# Work instructions
Everything from the line containing "D4: diode US1M (A SIG3, K SIG7) -> none" through the final line of the entries below should be repeated exactly, and nothing else.
*** Opening of Extracted information ***
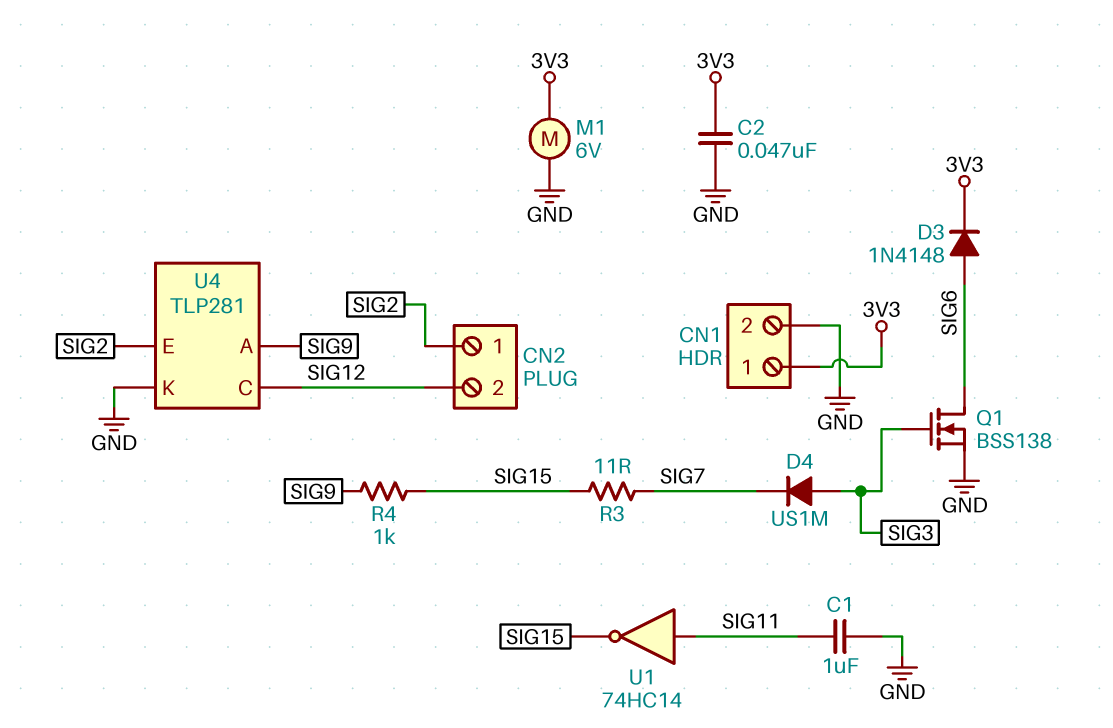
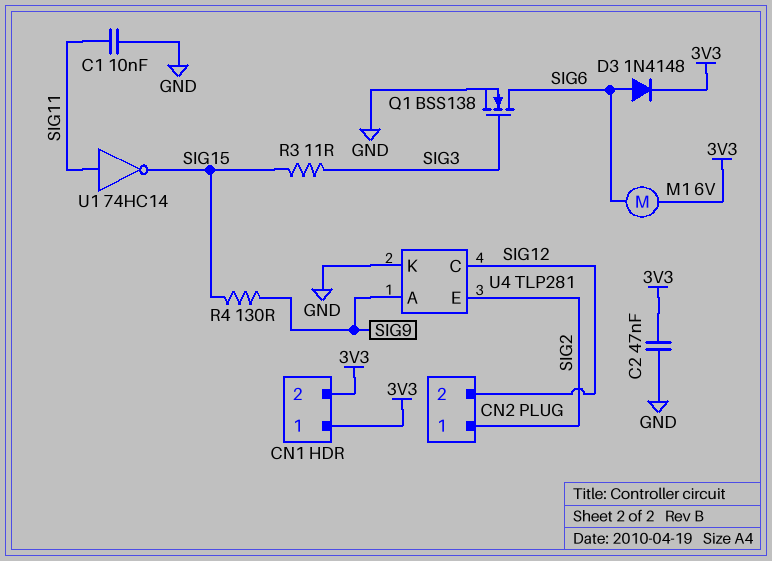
C1: 1uF (GND, SIG11) -> 10nF (GND, SIG11)
CN1 pin 2: GND -> 3V3
D4: diode US1M (A SIG3, K SIG7) -> none
M1: motor 6V (3V3, GND) -> motor 6V (3V3, SIG6)
R3: 11 (SIG7, SIG15) -> 11 (SIG3, SIG15)
R4: 1k (SIG9, SIG15) -> 130 (SIG9, SIG15)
*** Close of Extracted information ***
# Solved exercise
D4: diode US1M (A SIG3, K SIG7) -> none
M1: motor 6V (3V3, GND) -> motor 6V (3V3, SIG6)
R3: 11 (SIG7, SIG15) -> 11 (SIG3, SIG15)
R4: 1k (SIG9, SIG15) -> 130 (SIG9, SIG15)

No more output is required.